Input records ▸
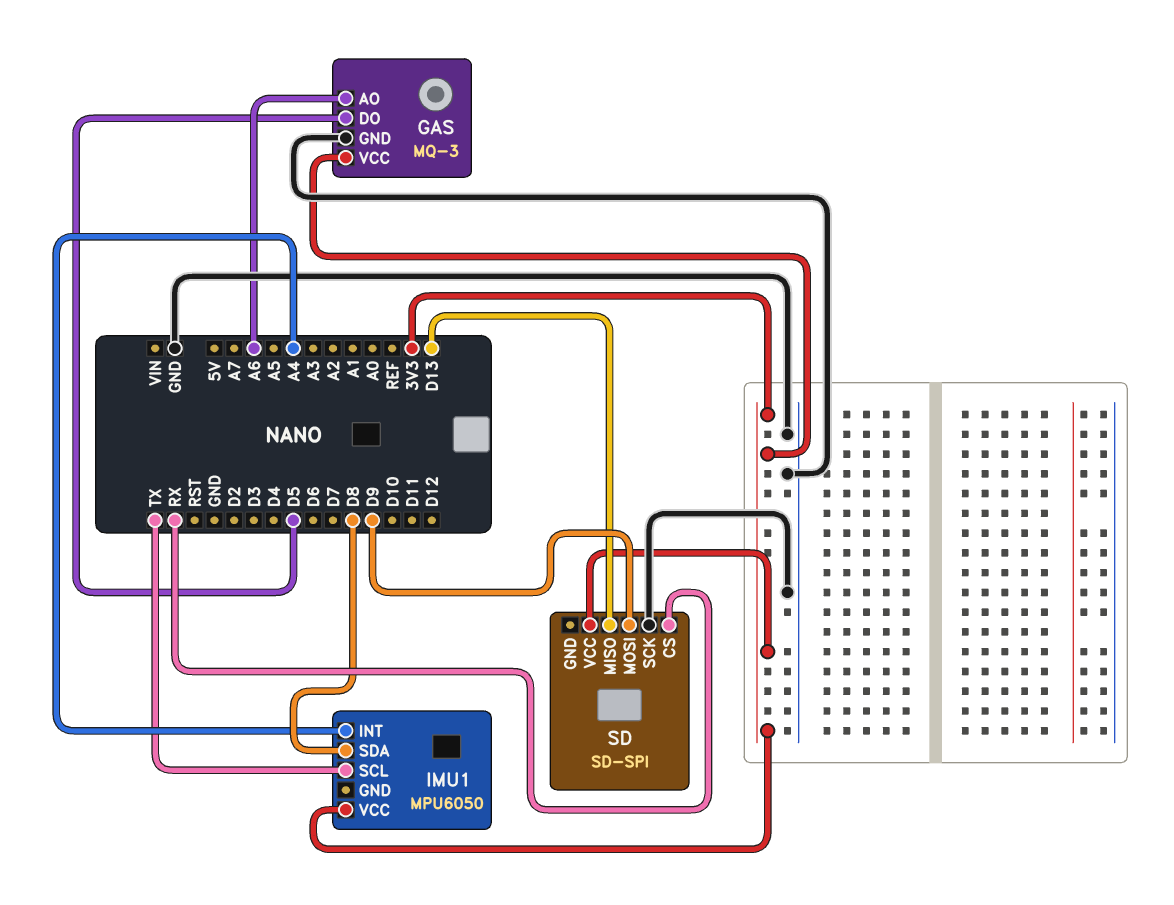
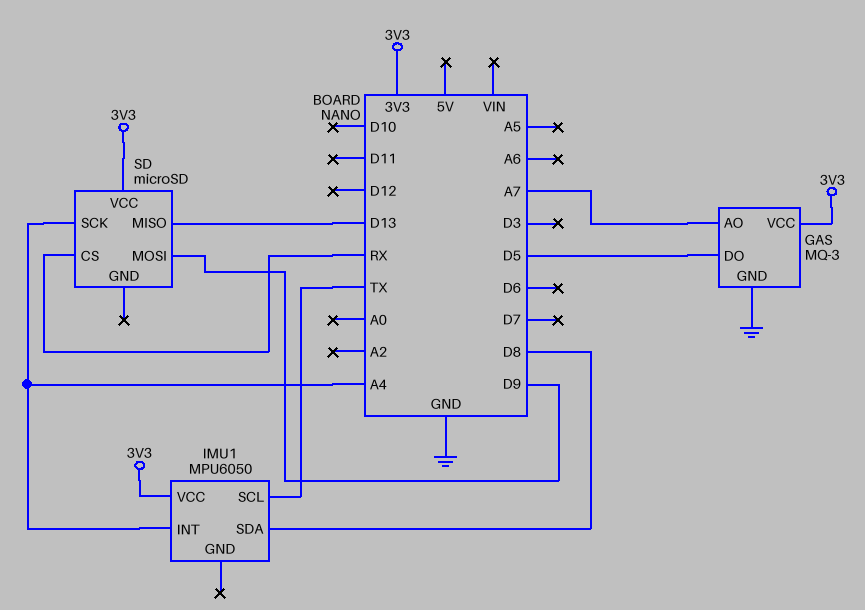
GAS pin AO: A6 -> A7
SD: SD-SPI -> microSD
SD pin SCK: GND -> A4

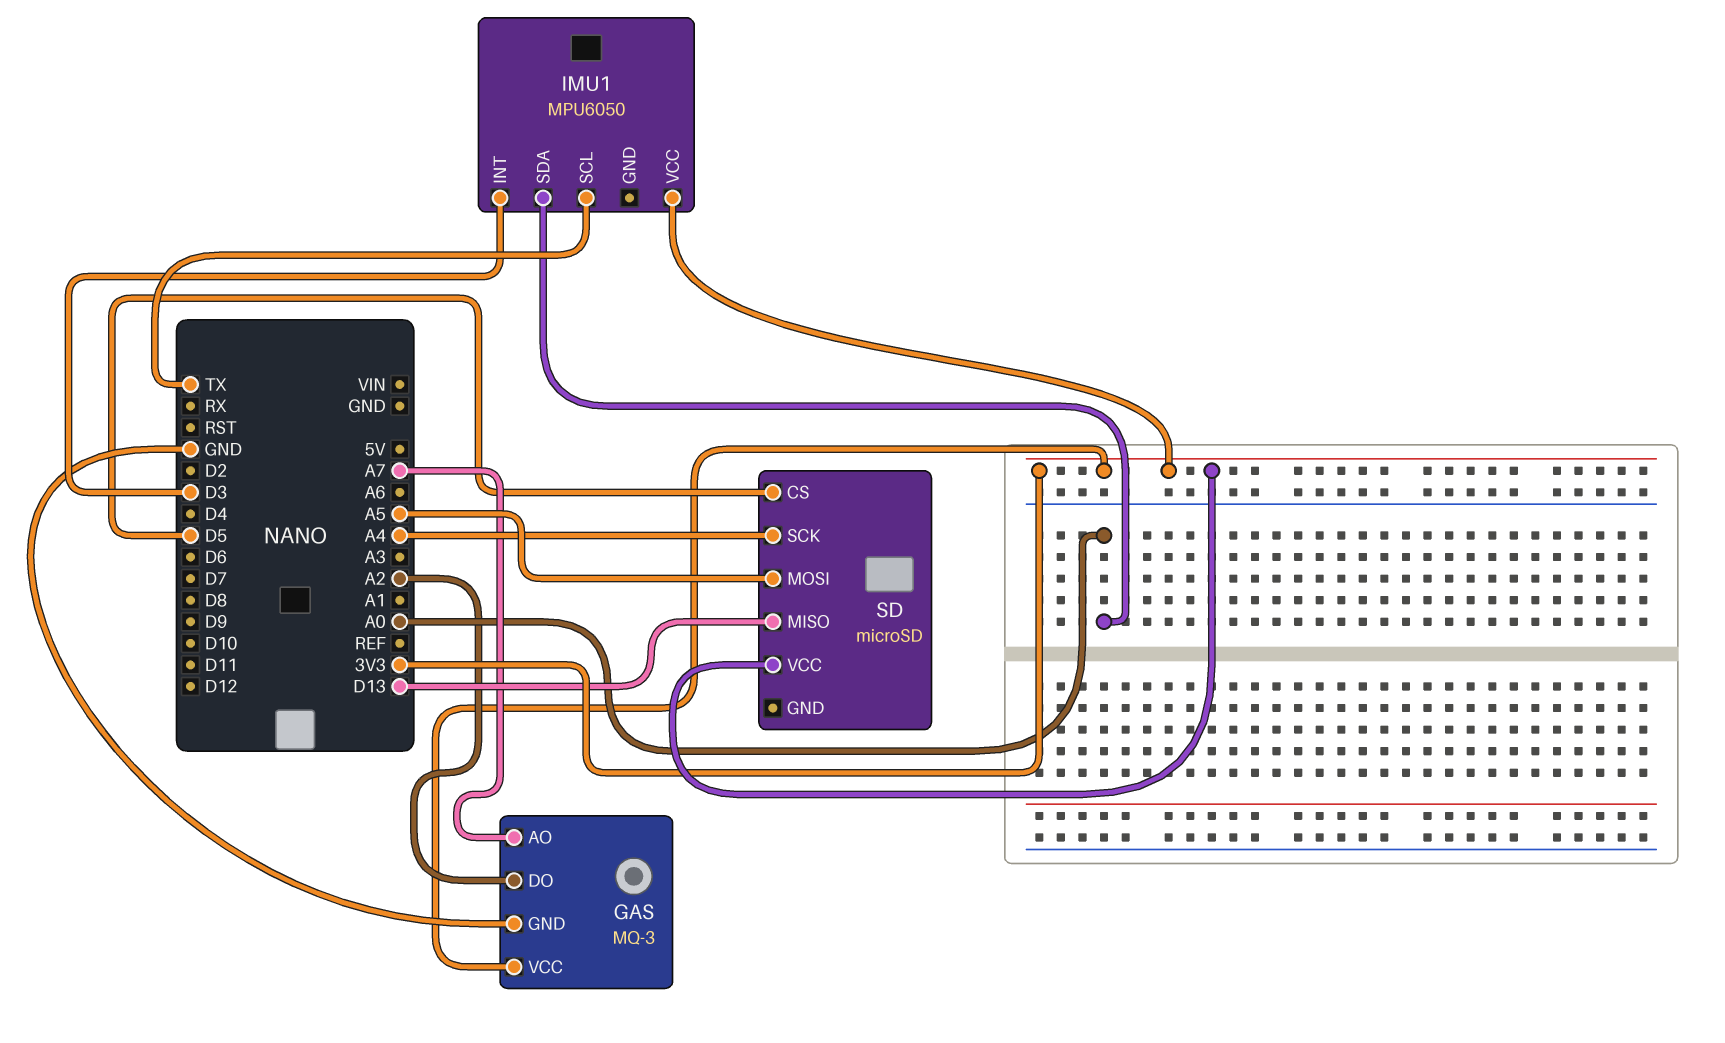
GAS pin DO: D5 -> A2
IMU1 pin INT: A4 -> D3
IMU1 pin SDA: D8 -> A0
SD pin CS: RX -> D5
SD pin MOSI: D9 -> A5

--

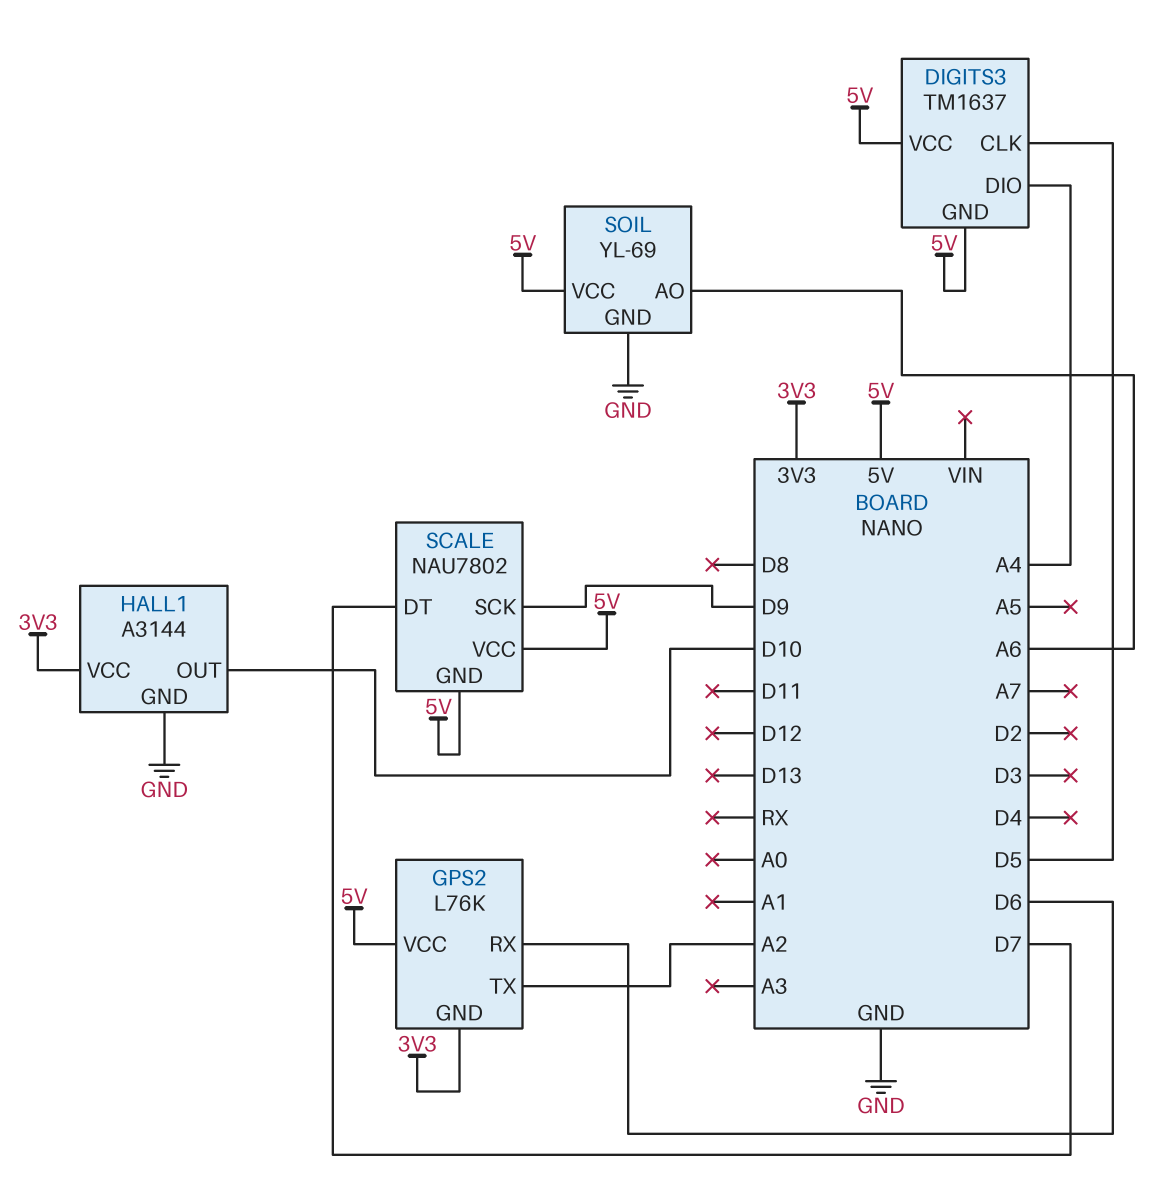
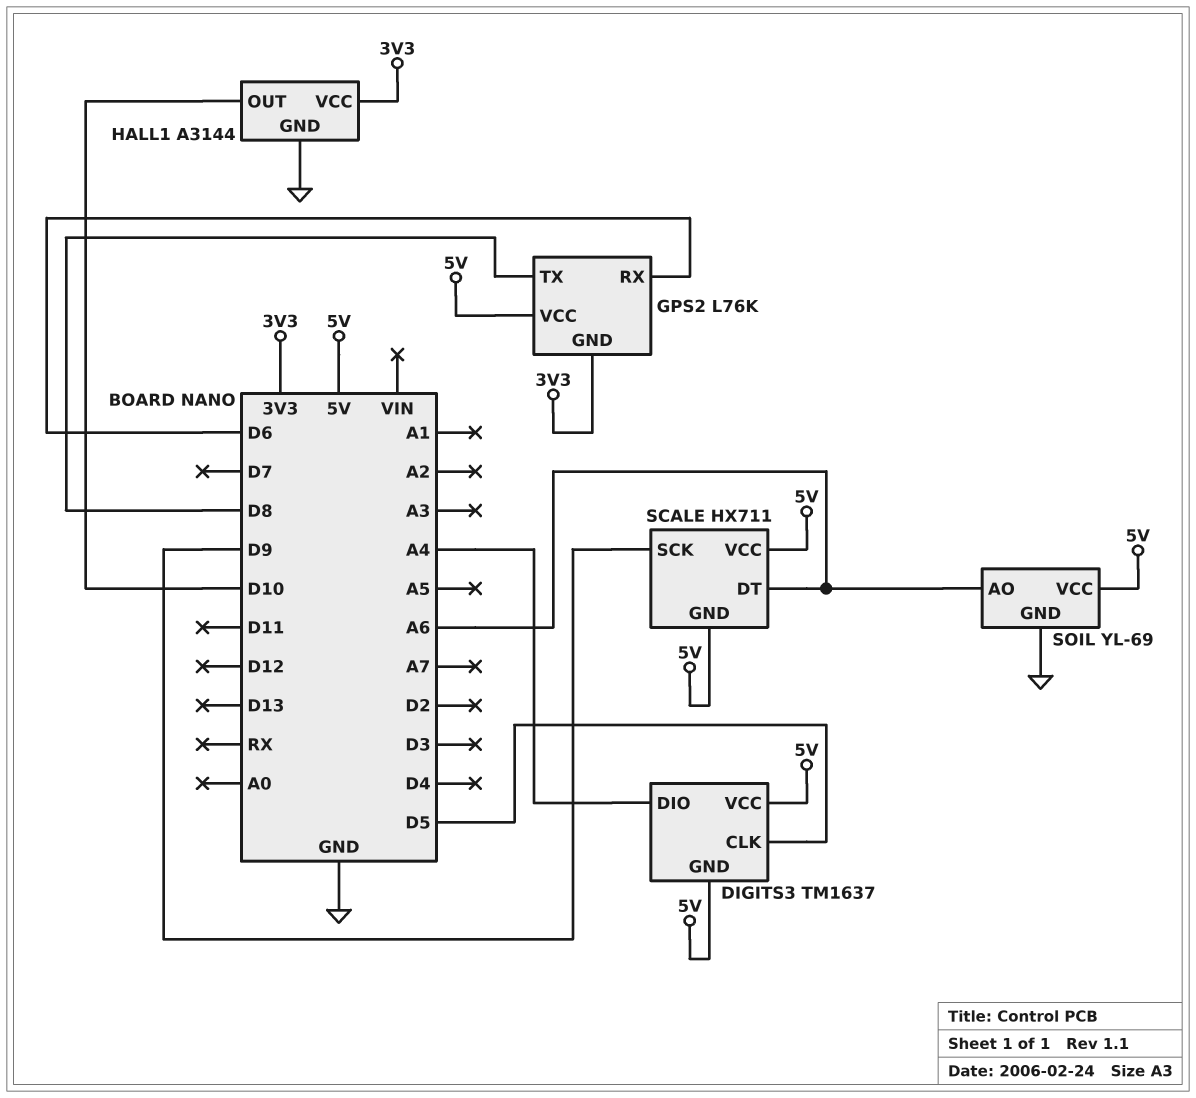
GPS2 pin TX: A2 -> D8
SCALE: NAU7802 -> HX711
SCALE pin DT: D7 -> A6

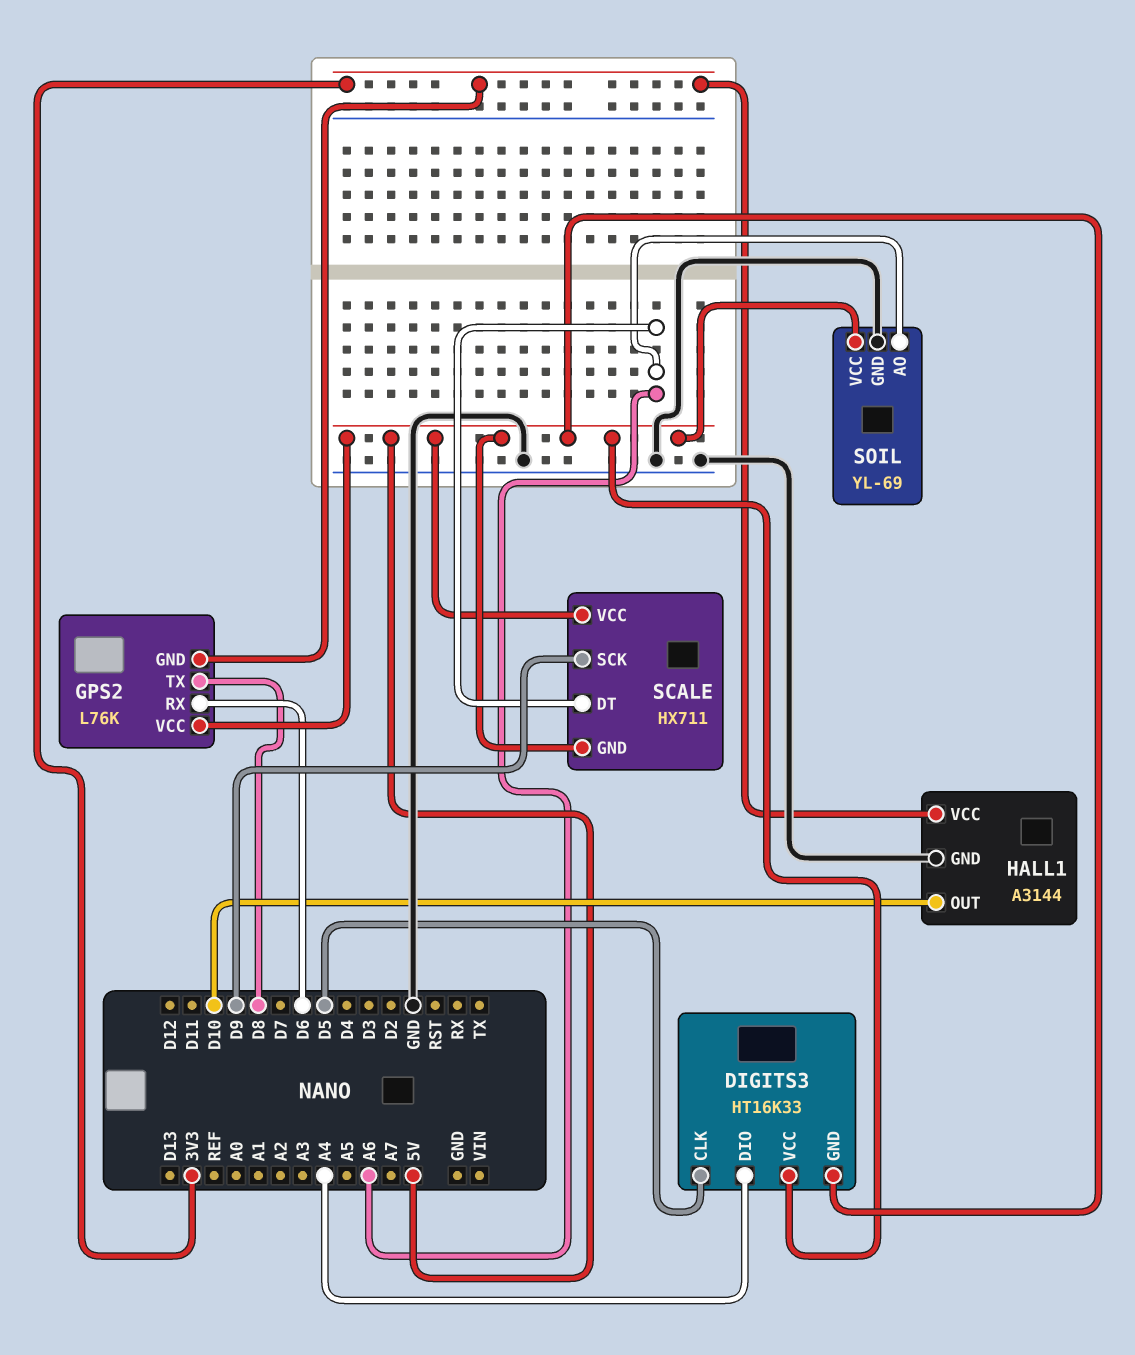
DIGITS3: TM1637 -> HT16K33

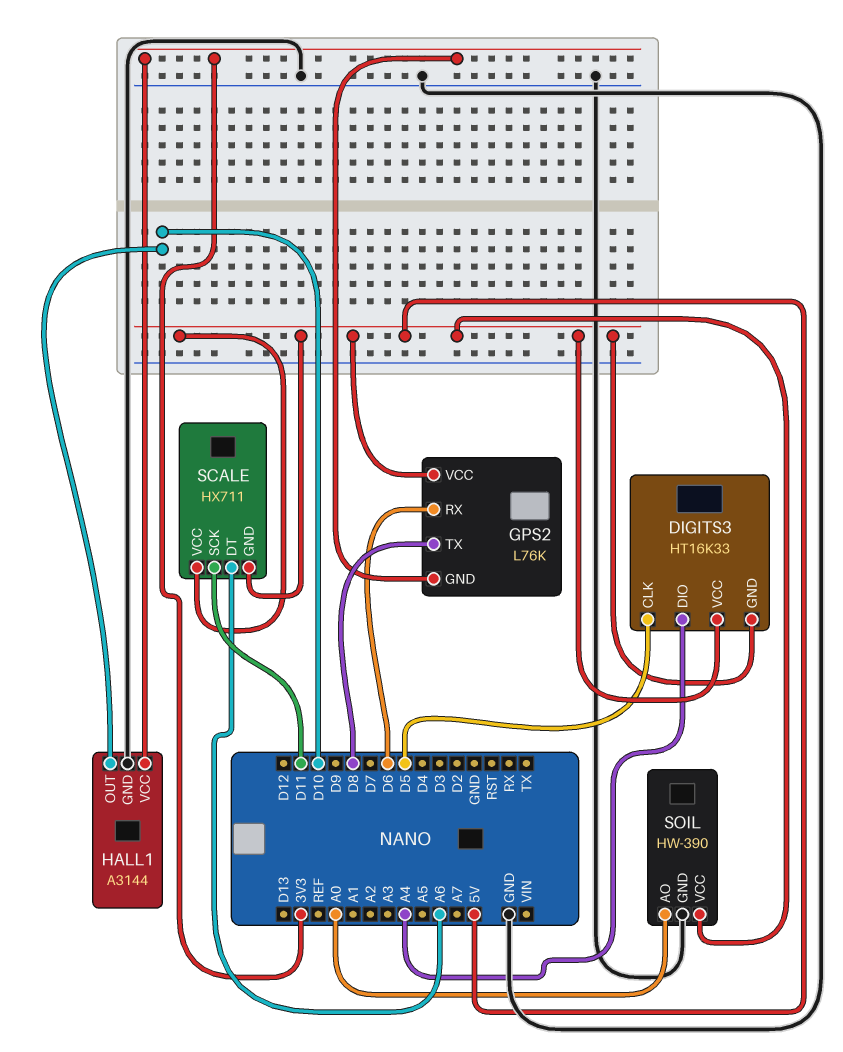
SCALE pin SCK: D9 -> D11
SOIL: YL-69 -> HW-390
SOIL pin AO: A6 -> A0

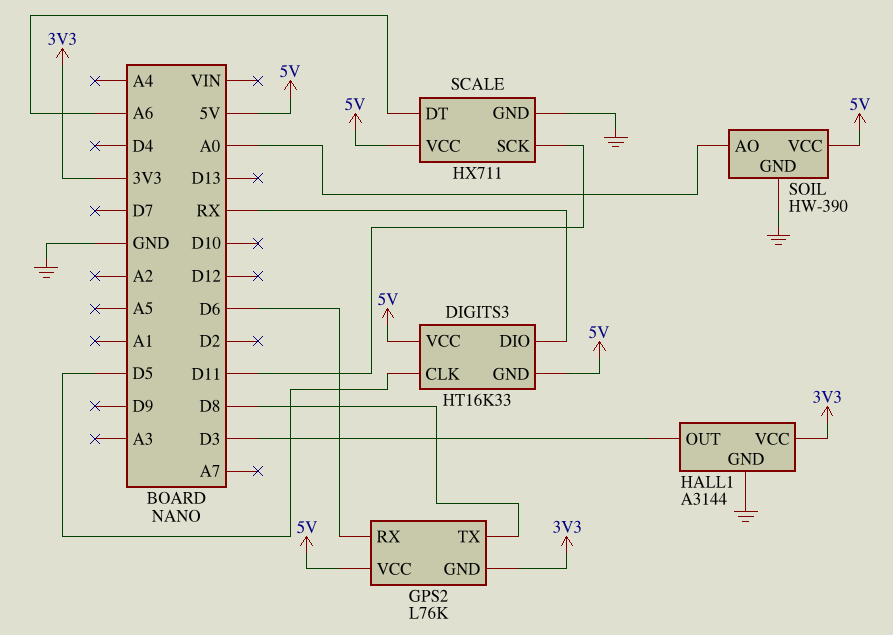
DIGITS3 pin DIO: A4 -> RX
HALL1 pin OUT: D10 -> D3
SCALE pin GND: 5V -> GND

What you need to do ▸ Give the lines above again exactly, from the one containing "GAS pin AO: A6 -> A7" to the one containing "SD pin MOSI: D9 -> A5", both included, but leave out the pictures.

Answer to this task ▸
GAS pin AO: A6 -> A7
SD: SD-SPI -> microSD
SD pin SCK: GND -> A4

GAS pin DO: D5 -> A2
IMU1 pin INT: A4 -> D3
IMU1 pin SDA: D8 -> A0
SD pin CS: RX -> D5
SD pin MOSI: D9 -> A5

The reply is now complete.